(Records contained in a dataset)
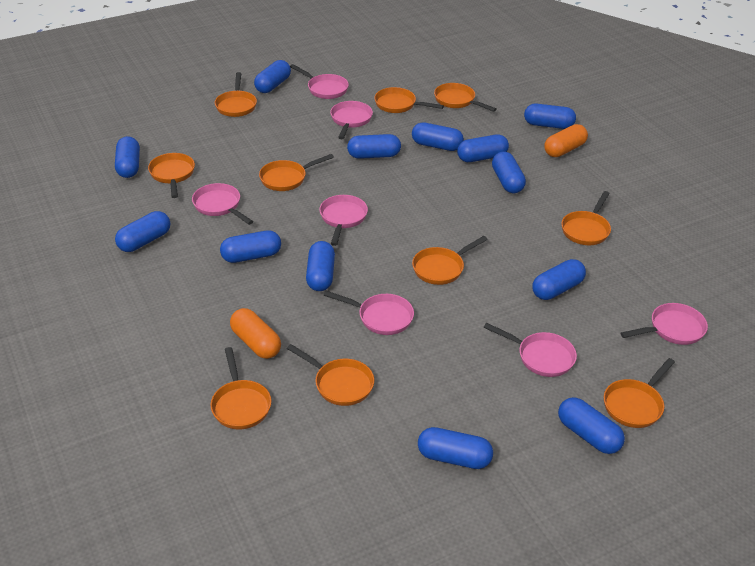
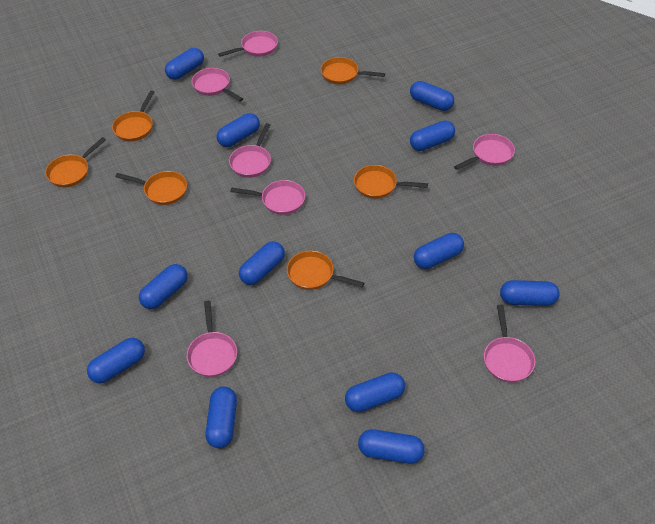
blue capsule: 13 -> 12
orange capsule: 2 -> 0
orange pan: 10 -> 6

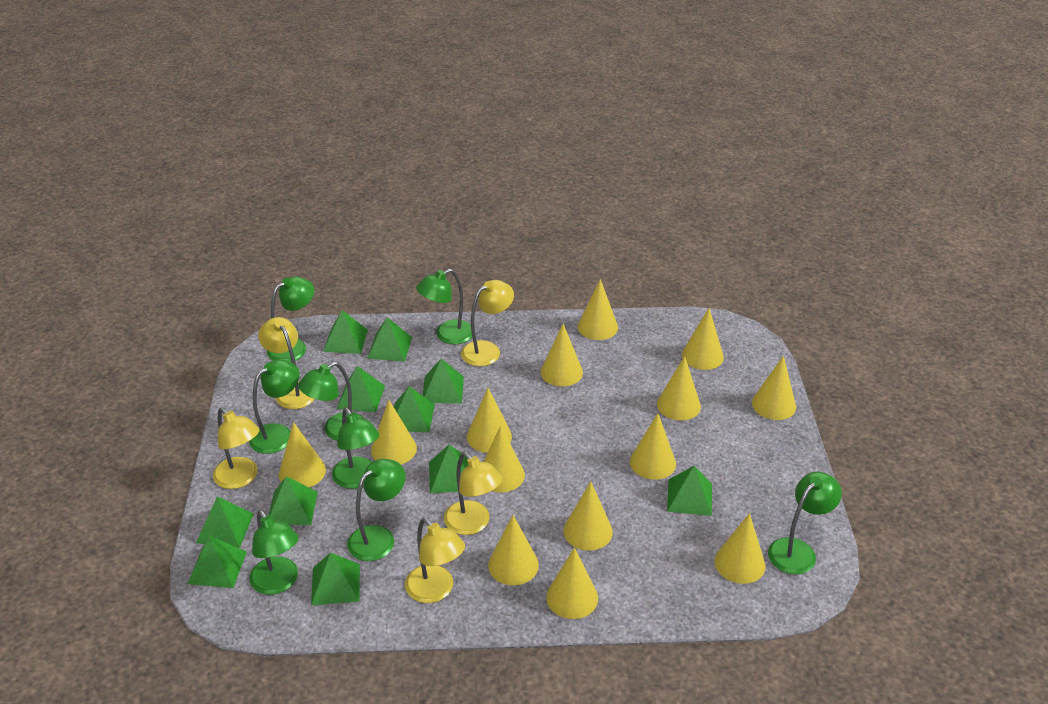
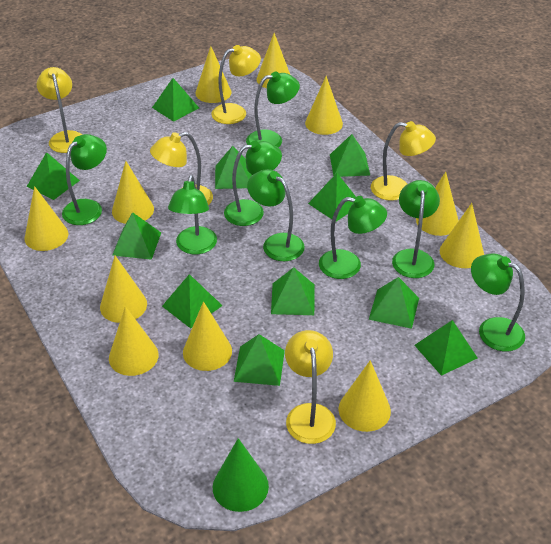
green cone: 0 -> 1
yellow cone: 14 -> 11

> **REQUIREMENT**:
Supply the count of lines in the entries that contain the word "capsule", and nothing besides.

> **EXERCISE RESPONSE**:
2